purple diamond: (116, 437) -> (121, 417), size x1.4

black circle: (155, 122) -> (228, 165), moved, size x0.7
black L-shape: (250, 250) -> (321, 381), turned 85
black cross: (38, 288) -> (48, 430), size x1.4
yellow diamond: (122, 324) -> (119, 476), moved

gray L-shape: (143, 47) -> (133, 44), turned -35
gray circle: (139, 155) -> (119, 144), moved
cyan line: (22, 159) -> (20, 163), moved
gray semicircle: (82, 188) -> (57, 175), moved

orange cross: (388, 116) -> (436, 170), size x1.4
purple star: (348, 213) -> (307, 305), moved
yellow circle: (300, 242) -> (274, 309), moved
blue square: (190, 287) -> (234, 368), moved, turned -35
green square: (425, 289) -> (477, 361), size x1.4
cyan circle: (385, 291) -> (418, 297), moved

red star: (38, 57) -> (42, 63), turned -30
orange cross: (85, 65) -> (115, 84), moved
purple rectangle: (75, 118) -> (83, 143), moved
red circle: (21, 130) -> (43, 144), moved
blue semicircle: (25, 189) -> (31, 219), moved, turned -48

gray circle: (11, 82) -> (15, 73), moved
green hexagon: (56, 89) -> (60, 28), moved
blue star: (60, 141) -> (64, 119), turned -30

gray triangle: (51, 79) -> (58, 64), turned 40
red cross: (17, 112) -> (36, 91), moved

====

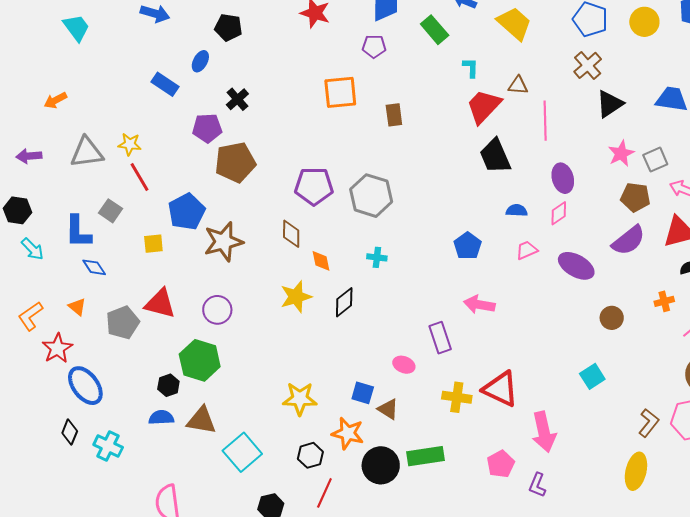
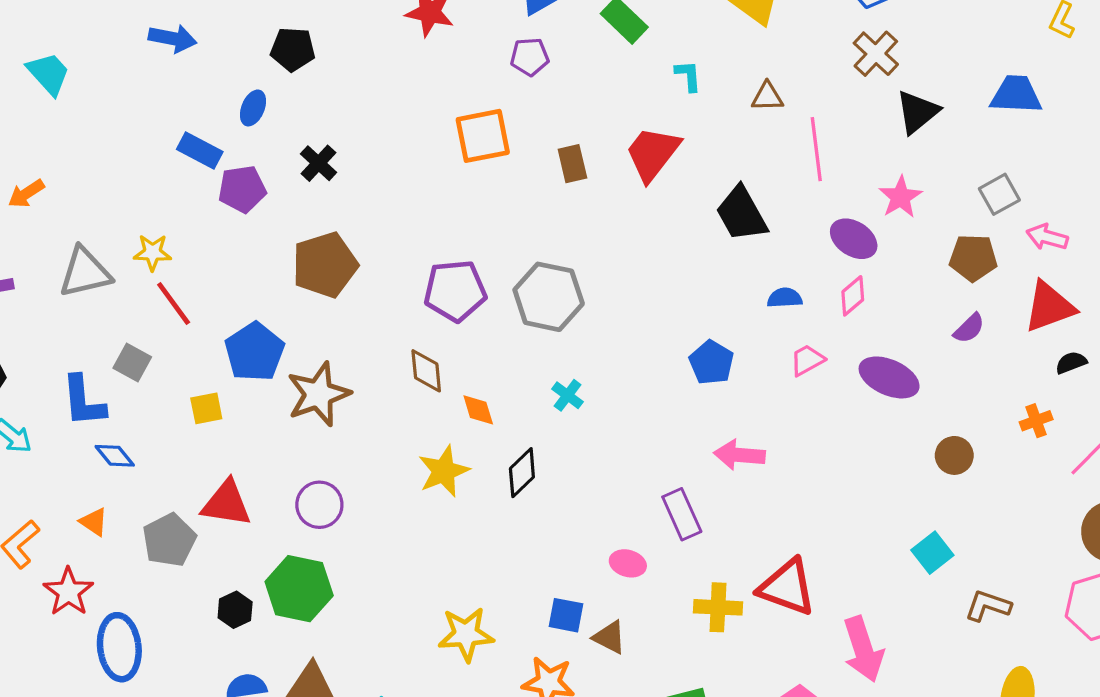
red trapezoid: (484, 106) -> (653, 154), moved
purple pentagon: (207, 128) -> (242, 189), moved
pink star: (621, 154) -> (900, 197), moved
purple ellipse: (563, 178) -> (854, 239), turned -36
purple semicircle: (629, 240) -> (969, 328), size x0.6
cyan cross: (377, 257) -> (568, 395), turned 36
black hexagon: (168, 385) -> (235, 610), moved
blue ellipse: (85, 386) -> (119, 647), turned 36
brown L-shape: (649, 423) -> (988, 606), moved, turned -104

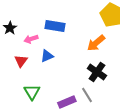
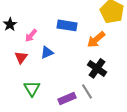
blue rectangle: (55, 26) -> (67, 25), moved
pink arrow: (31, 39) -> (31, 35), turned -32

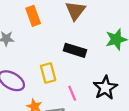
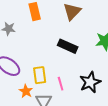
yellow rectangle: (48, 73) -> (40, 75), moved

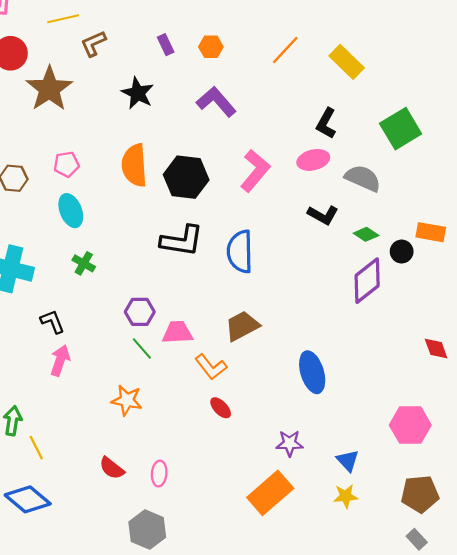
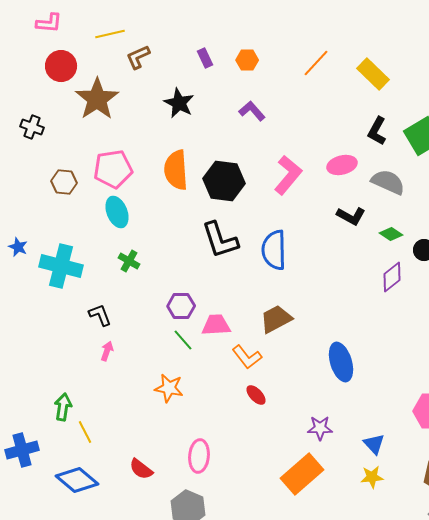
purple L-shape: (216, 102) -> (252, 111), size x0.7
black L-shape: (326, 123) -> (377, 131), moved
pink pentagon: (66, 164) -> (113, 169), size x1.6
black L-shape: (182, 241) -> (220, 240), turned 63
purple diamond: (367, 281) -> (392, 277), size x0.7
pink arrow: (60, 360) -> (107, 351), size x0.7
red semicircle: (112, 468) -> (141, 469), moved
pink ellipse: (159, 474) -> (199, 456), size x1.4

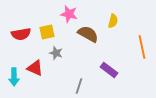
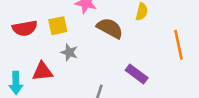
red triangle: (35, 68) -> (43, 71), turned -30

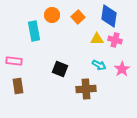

====

* [Exercise directions] Among the records above, only the lines between the line holding "purple star: (348, 213) -> (307, 305), moved" and the line holding "red cross: (17, 112) -> (36, 91), moved", inclusive, are to be output, exactly as written.

* [The answer]
purple star: (348, 213) -> (307, 305), moved
yellow circle: (300, 242) -> (274, 309), moved
blue square: (190, 287) -> (234, 368), moved, turned -35
green square: (425, 289) -> (477, 361), size x1.4
cyan circle: (385, 291) -> (418, 297), moved

red star: (38, 57) -> (42, 63), turned -30
orange cross: (85, 65) -> (115, 84), moved
purple rectangle: (75, 118) -> (83, 143), moved
red circle: (21, 130) -> (43, 144), moved
blue semicircle: (25, 189) -> (31, 219), moved, turned -48

gray circle: (11, 82) -> (15, 73), moved
green hexagon: (56, 89) -> (60, 28), moved
blue star: (60, 141) -> (64, 119), turned -30

gray triangle: (51, 79) -> (58, 64), turned 40
red cross: (17, 112) -> (36, 91), moved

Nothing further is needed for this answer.